-------- Given records

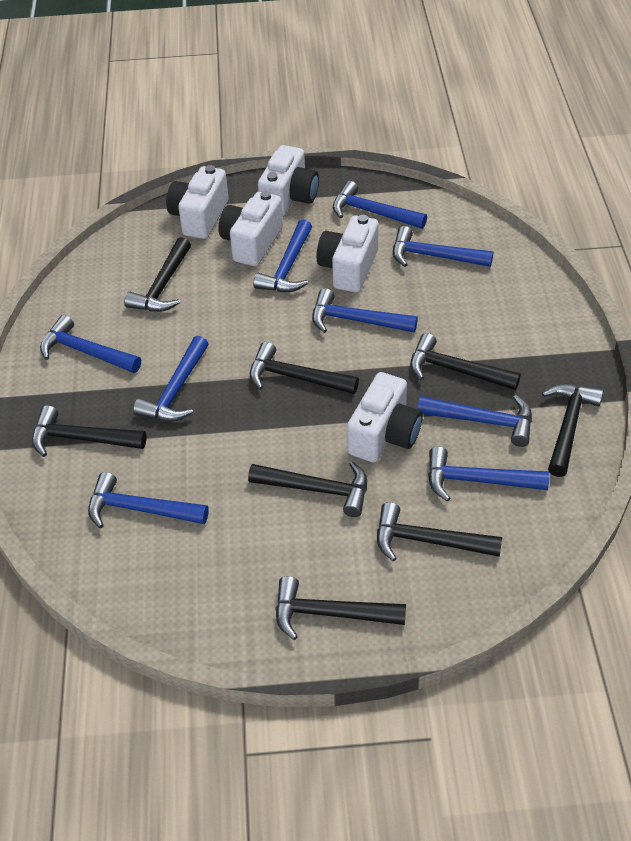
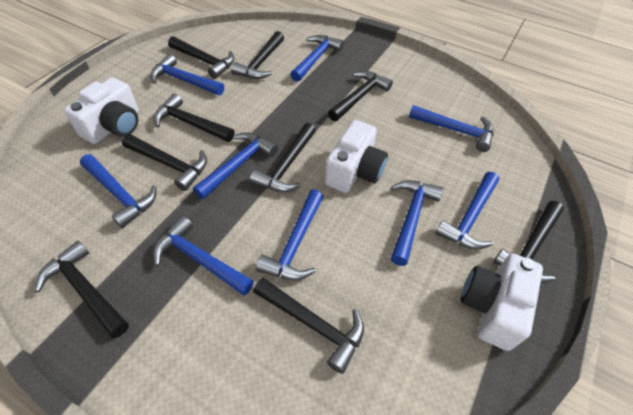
black hammer: 8 -> 9
white camera: 5 -> 3

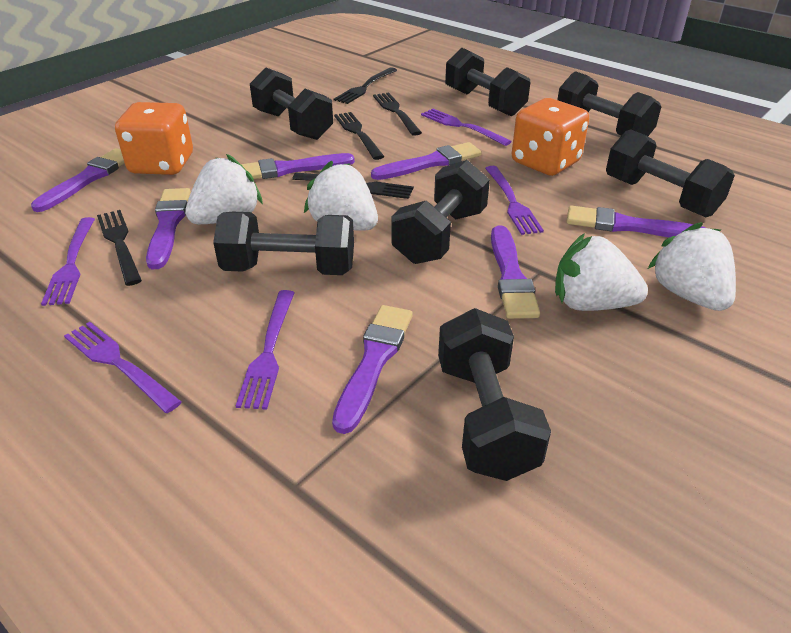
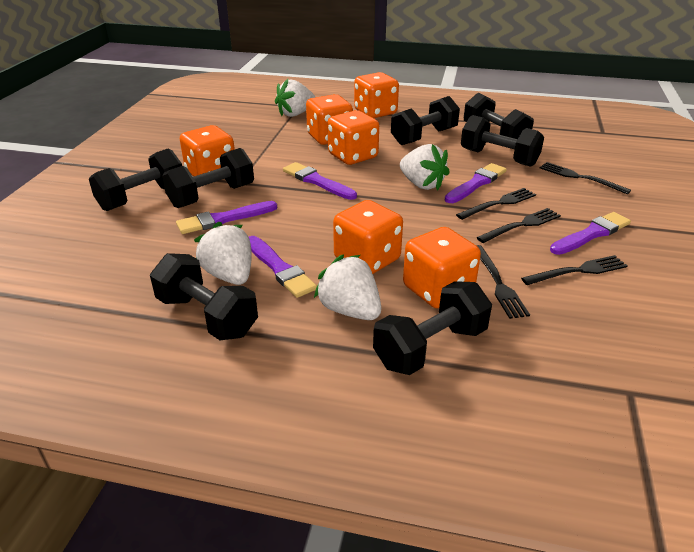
orange dice: 2 -> 6
purple brush: 7 -> 5
purple fork: 5 -> 0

----------------

## Instructions to follow
Please make an exact copy of the whole listing and leave out its pictures.

## Worked solution
black hammer: 8 -> 9
white camera: 5 -> 3

orange dice: 2 -> 6
purple brush: 7 -> 5
purple fork: 5 -> 0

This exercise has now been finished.